PROBLEM TO SOLVE » Once you find the line with "pink pentagon: rotated" in the data below, transcribe exactly each line from there to the line with "purple rectangle: moved 2 px down", inclusive, and nothing else. Drop the pictures.

INFORMATION GIVEN »
====

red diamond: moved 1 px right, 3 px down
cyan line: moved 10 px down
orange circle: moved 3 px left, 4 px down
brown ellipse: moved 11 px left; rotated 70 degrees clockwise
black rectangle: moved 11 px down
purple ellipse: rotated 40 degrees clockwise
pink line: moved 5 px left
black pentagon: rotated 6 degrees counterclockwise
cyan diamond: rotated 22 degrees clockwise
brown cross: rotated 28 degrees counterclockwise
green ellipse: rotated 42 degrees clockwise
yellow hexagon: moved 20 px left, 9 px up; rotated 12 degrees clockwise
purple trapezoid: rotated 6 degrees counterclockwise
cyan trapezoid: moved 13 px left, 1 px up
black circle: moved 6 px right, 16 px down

====

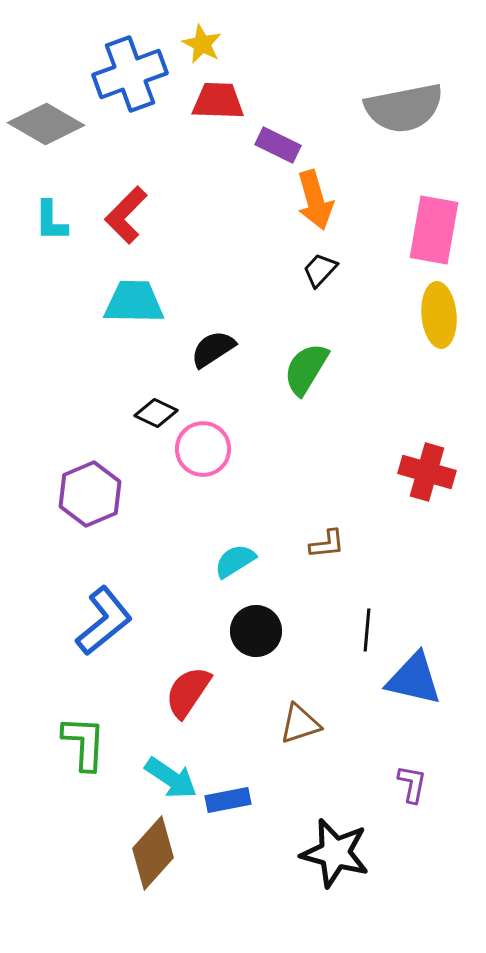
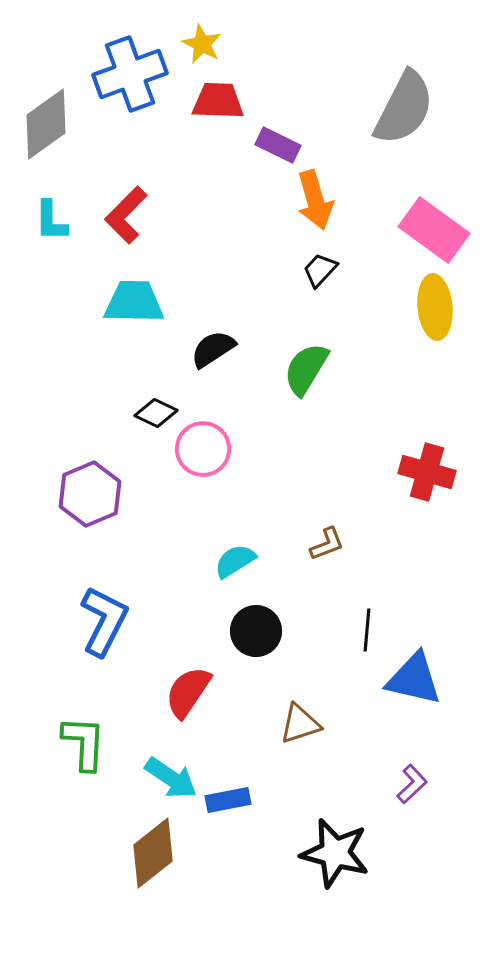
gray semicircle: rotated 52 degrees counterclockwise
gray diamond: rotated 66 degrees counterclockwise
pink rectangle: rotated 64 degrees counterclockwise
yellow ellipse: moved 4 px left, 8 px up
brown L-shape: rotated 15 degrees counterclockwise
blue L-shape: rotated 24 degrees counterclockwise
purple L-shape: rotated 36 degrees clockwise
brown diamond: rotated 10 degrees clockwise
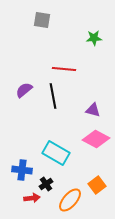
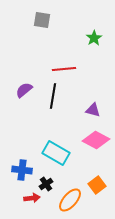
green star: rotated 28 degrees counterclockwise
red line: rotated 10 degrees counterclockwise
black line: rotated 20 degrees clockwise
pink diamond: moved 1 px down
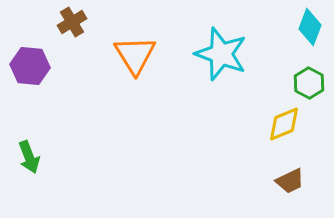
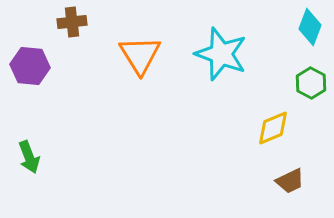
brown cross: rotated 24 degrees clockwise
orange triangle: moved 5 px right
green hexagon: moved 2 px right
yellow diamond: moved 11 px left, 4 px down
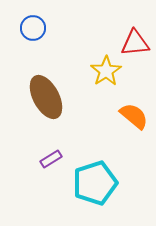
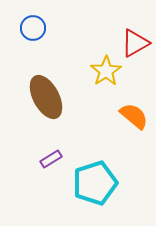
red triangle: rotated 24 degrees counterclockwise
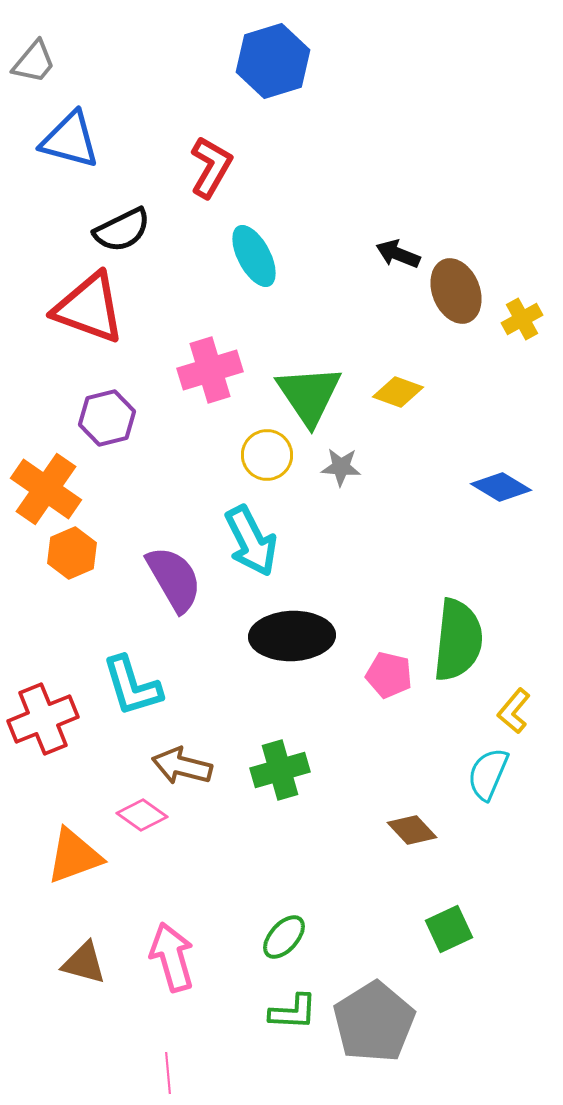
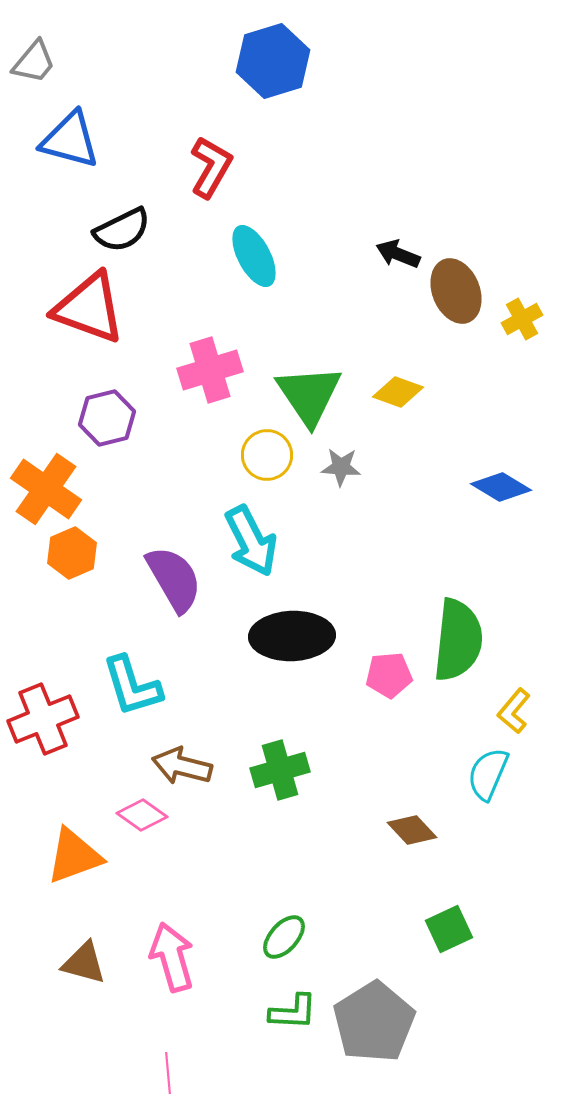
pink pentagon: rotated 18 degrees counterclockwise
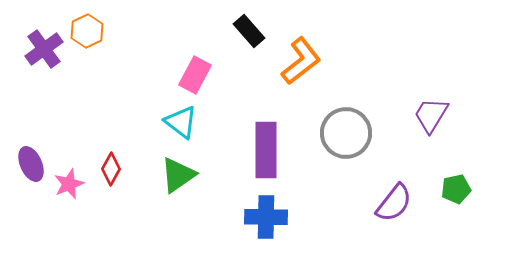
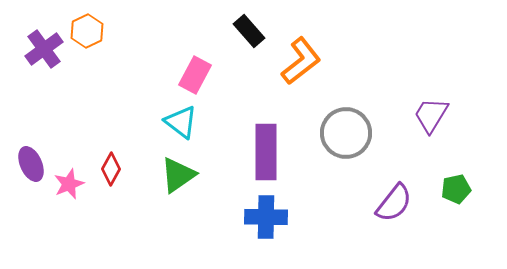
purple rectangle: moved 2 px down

====

THE COMPLETED TASK »
pink pentagon: rotated 18 degrees counterclockwise
purple rectangle: moved 2 px down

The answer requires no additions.